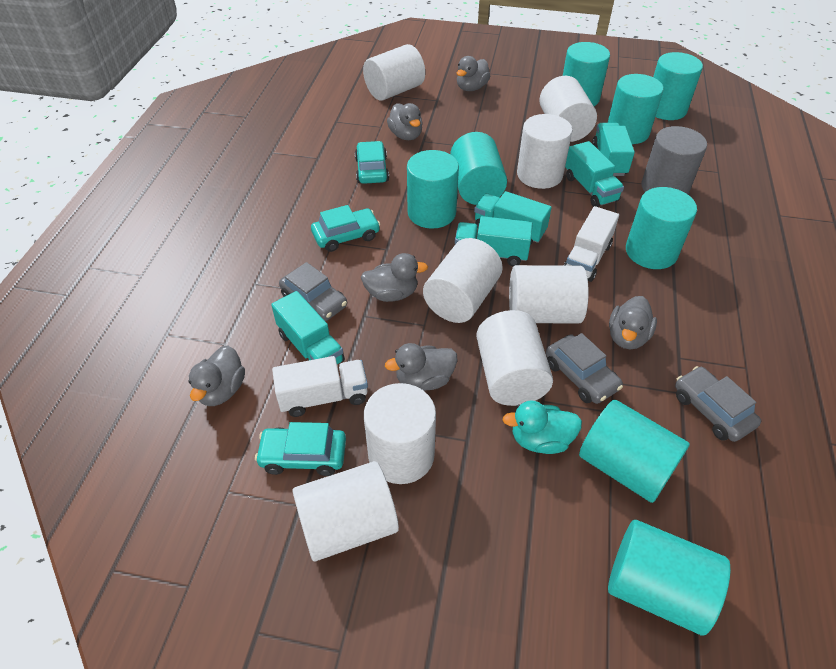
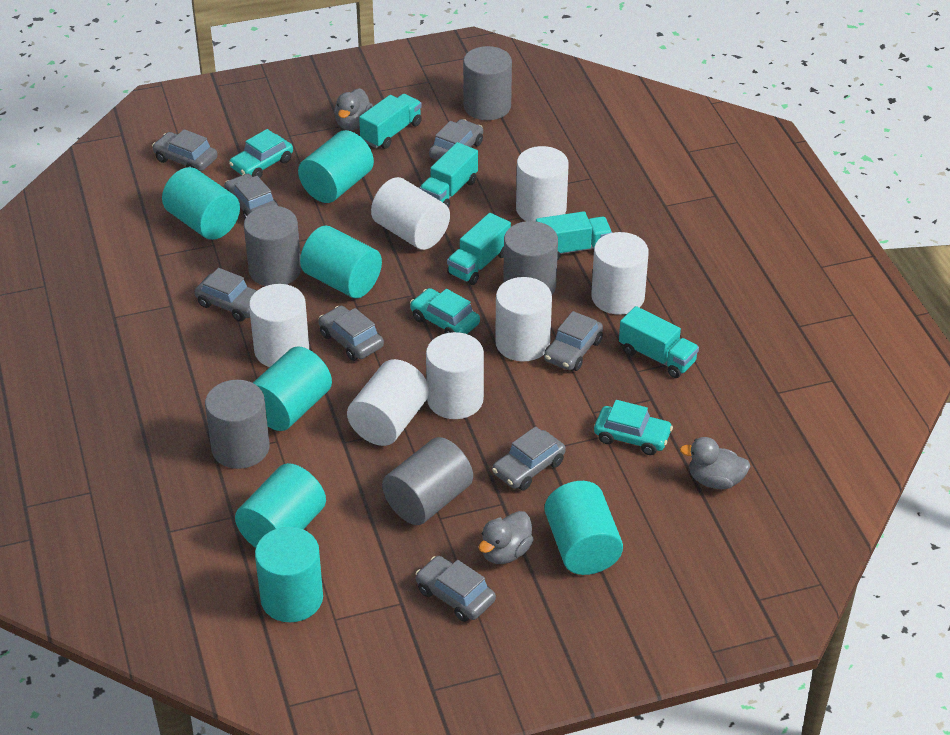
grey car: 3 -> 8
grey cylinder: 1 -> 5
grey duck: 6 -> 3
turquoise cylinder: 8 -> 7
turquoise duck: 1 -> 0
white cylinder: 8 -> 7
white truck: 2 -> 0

-- Exercise brief --
Output exactly the lines from the one holding "turquoise duck: 1 -> 0" to the end of the material above, with both ends included.

-- Answer space --
turquoise duck: 1 -> 0
white cylinder: 8 -> 7
white truck: 2 -> 0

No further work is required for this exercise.